DATA EXCERPTS:
◇ ◇ ◇ ◇ ◇
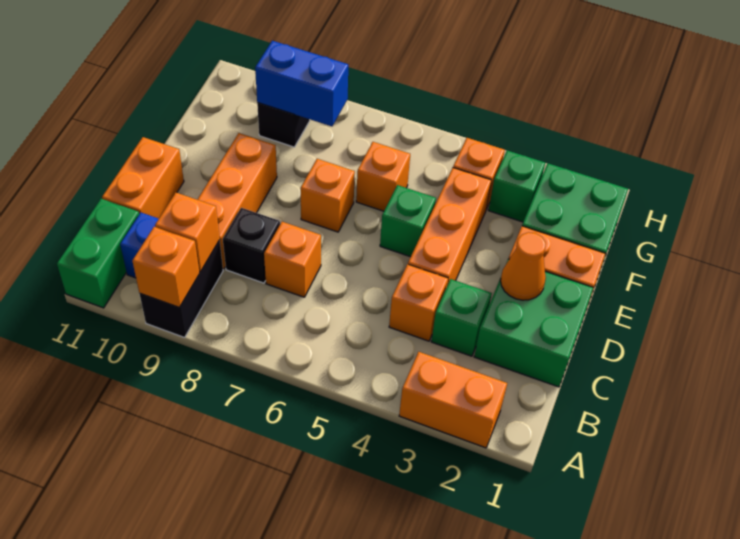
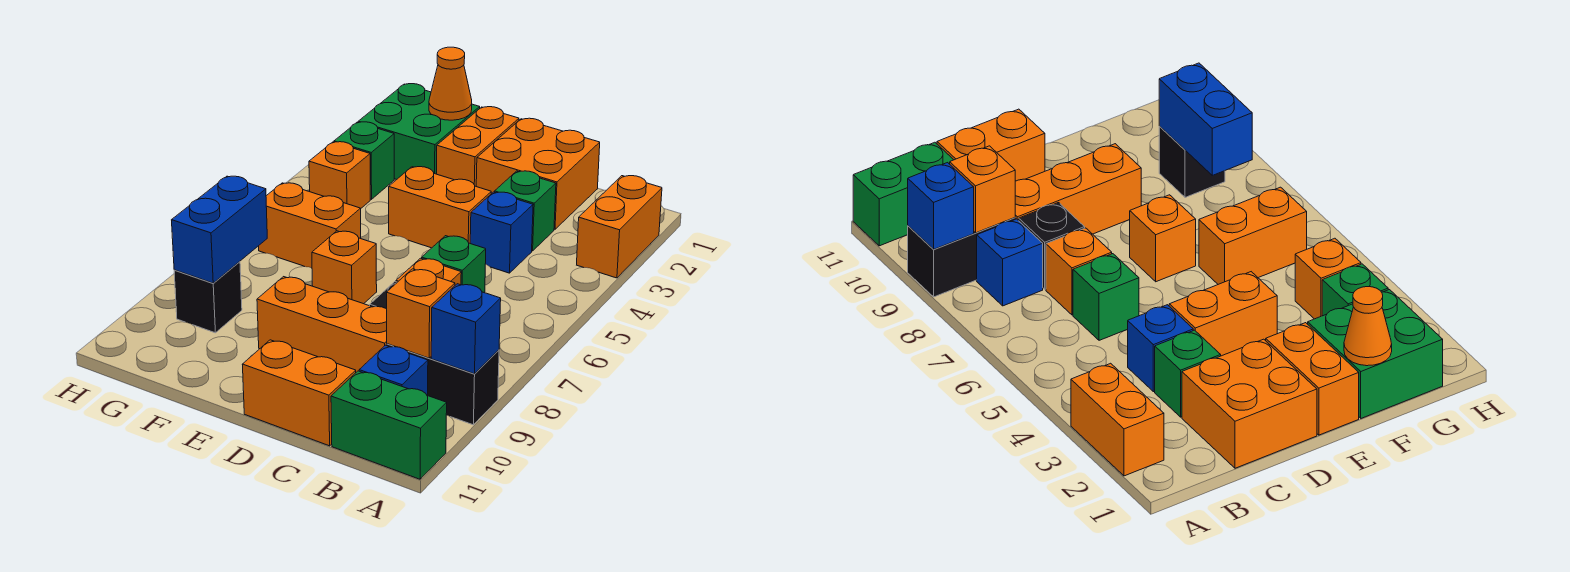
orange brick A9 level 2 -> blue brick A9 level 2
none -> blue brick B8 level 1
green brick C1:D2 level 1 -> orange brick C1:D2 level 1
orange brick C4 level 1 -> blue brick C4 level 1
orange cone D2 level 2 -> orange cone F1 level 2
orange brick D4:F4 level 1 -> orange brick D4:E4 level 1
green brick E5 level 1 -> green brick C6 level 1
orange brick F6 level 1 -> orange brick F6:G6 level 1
◇ ◇ ◇ ◇ ◇
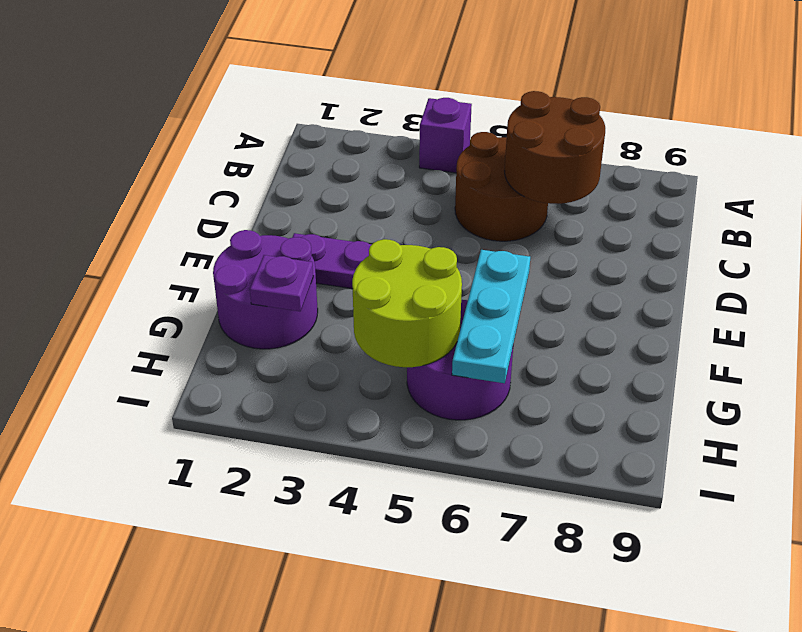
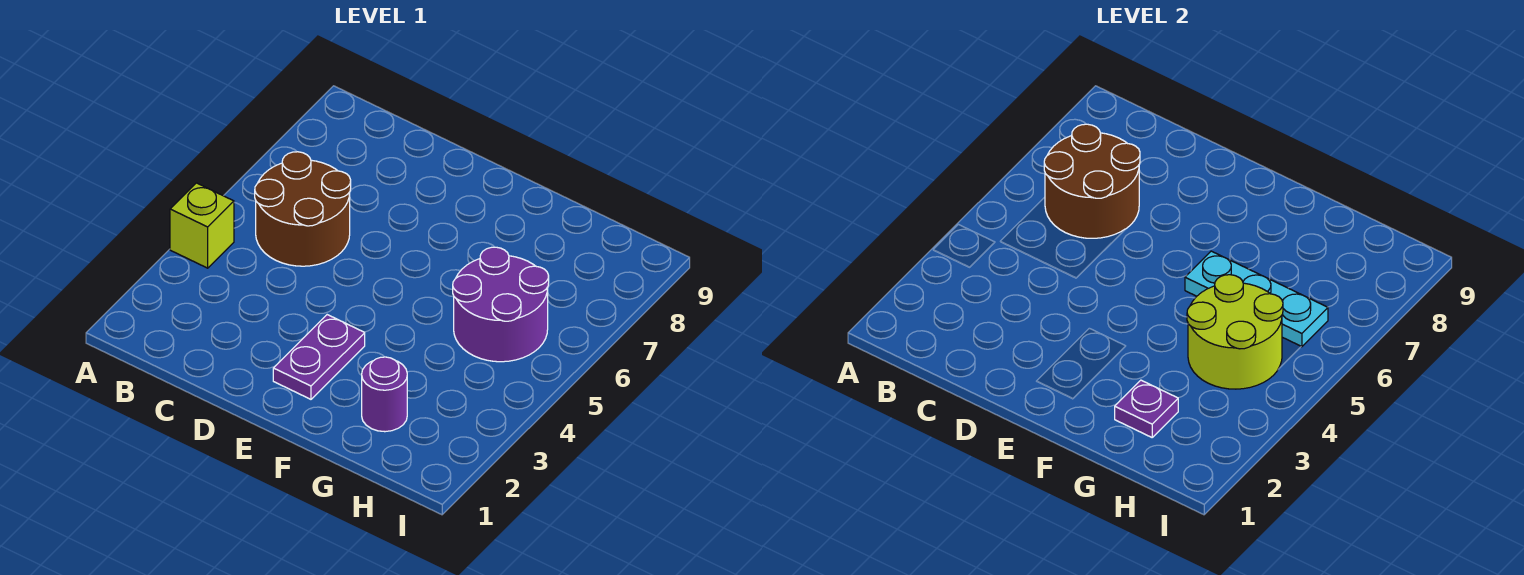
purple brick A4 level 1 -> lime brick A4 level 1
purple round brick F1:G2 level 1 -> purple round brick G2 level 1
◇ ◇ ◇ ◇ ◇
INSTRUCTIONS FOR THE TASK: Only lines containing the string "blue" belong in the answer; find them in the data above and copy them.

REPLY TO THE TASK:
orange brick A9 level 2 -> blue brick A9 level 2
none -> blue brick B8 level 1
orange brick C4 level 1 -> blue brick C4 level 1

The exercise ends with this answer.